**What to work on**. Output only the stretch of the listing that starts at the line containing "purple calculator: 3 -> 2" and ends at the line containing "red hat: 3 -> 0", reproduced exactly with both ends.

**Recorded data**.
*****
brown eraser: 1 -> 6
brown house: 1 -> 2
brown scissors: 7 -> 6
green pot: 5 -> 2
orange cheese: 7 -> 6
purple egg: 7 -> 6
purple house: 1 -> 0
*****
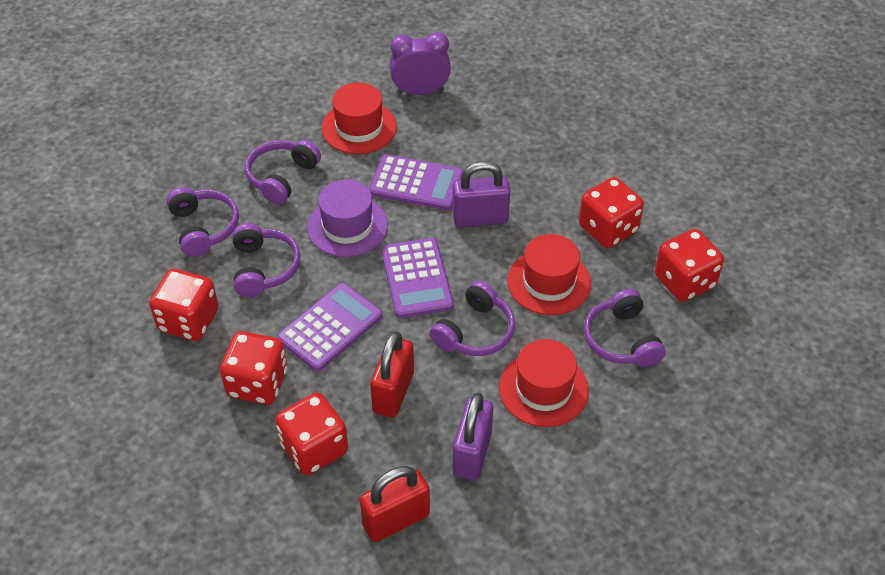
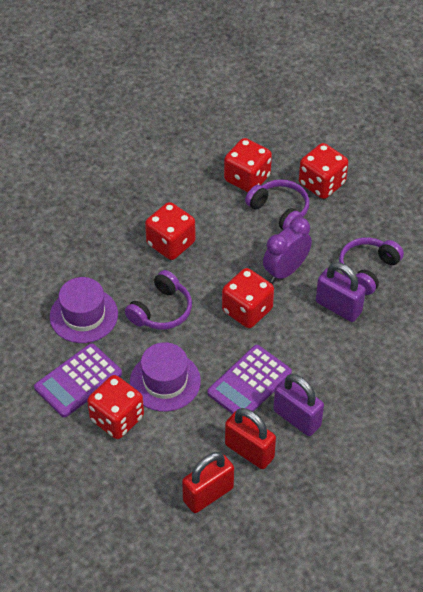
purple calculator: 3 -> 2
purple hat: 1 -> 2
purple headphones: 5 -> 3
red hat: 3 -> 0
*****
**Result of the task**.
purple calculator: 3 -> 2
purple hat: 1 -> 2
purple headphones: 5 -> 3
red hat: 3 -> 0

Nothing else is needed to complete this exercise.